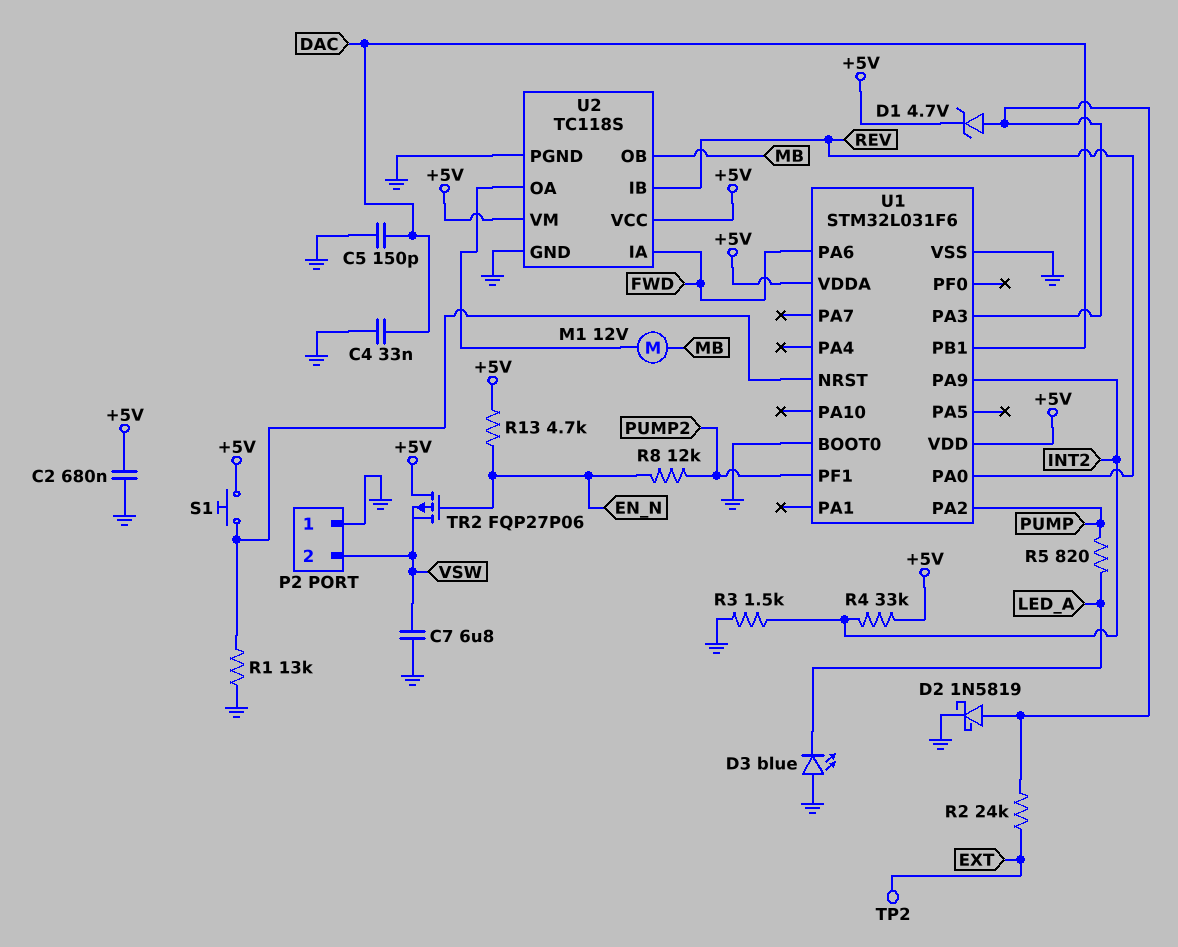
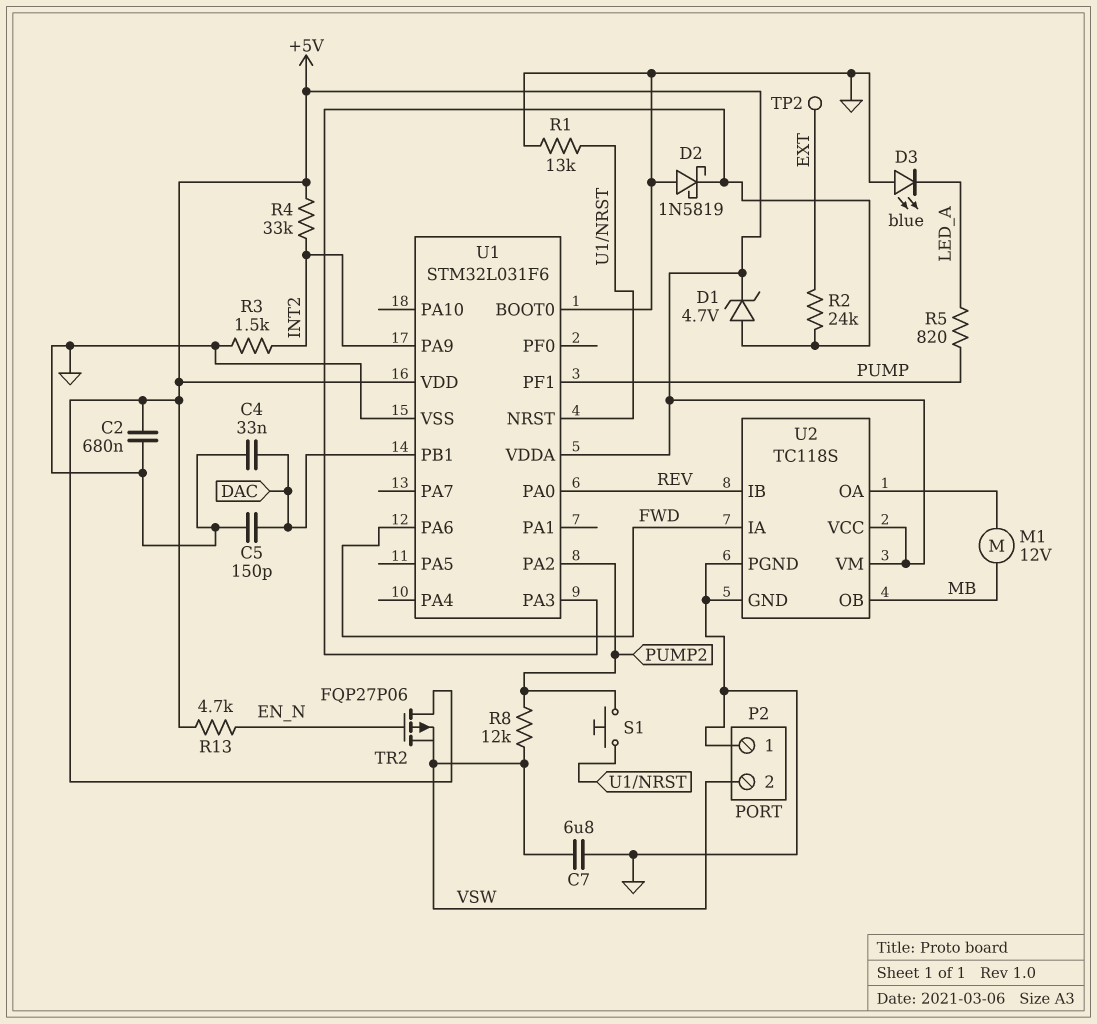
D2: schottky 1N5819 (A U1/PA3, K GND) -> schottky 1N5819 (A GND, K U1/PA3)
R8: 12k (EN_N, PUMP2) -> 12k (PUMP2, VSW)
S1: button (+5V, U1/NRST) -> button (PUMP2, U1/NRST)
U1 pin PA2: PUMP -> PUMP2
U1 pin PF1: PUMP2 -> PUMP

**Directions**
All of the material must be repeated exactly in the answer, apart from the pictures.

**Your solution**
D2: schottky 1N5819 (A U1/PA3, K GND) -> schottky 1N5819 (A GND, K U1/PA3)
R8: 12k (EN_N, PUMP2) -> 12k (PUMP2, VSW)
S1: button (+5V, U1/NRST) -> button (PUMP2, U1/NRST)
U1 pin PA2: PUMP -> PUMP2
U1 pin PF1: PUMP2 -> PUMP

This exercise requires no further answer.